### What to do
Output every record word for word, minus the pictures.

-- Opening Marker --

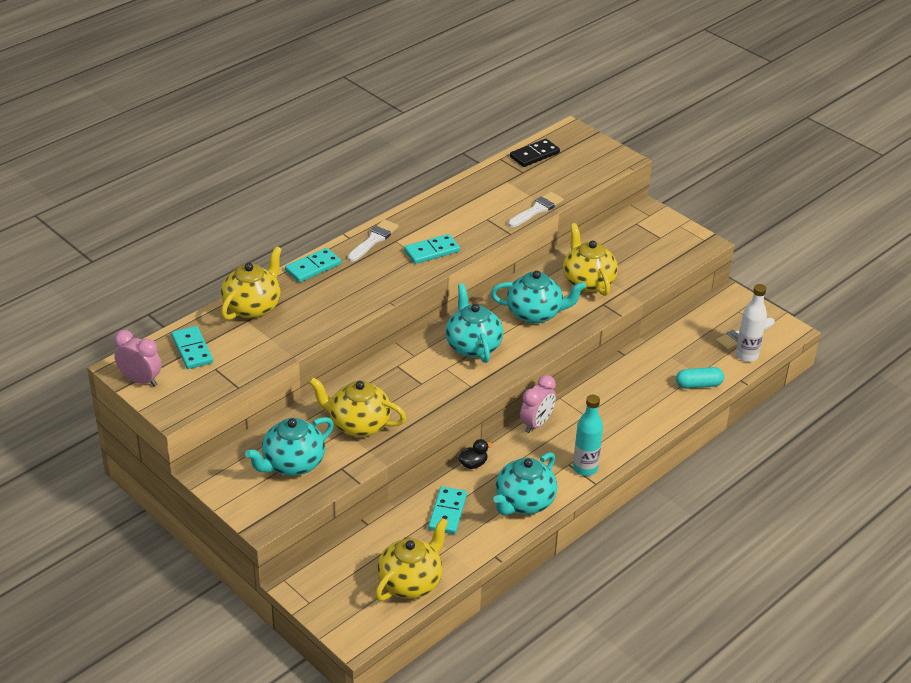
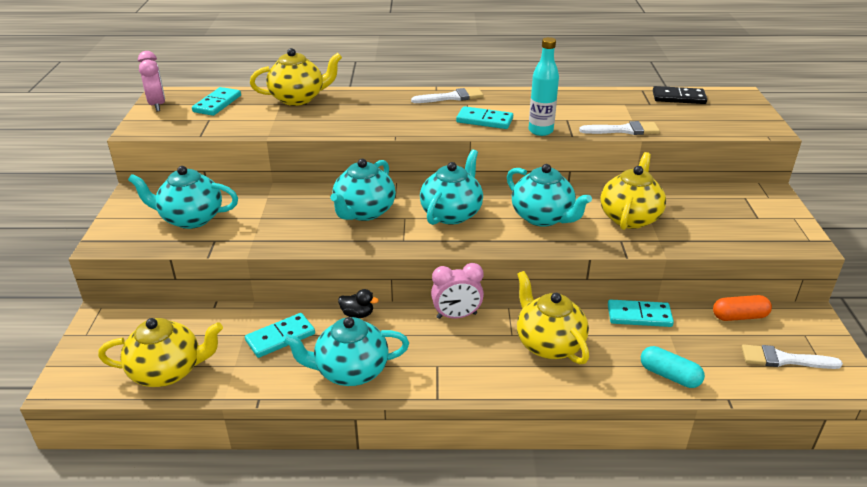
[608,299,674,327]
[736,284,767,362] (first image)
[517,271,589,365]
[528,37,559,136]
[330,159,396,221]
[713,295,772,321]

-- Closing Marker --

### Answer to this problem
[608,299,674,327]
[736,284,767,362] (first image)
[517,271,589,365]
[528,37,559,136]
[330,159,396,221]
[713,295,772,321]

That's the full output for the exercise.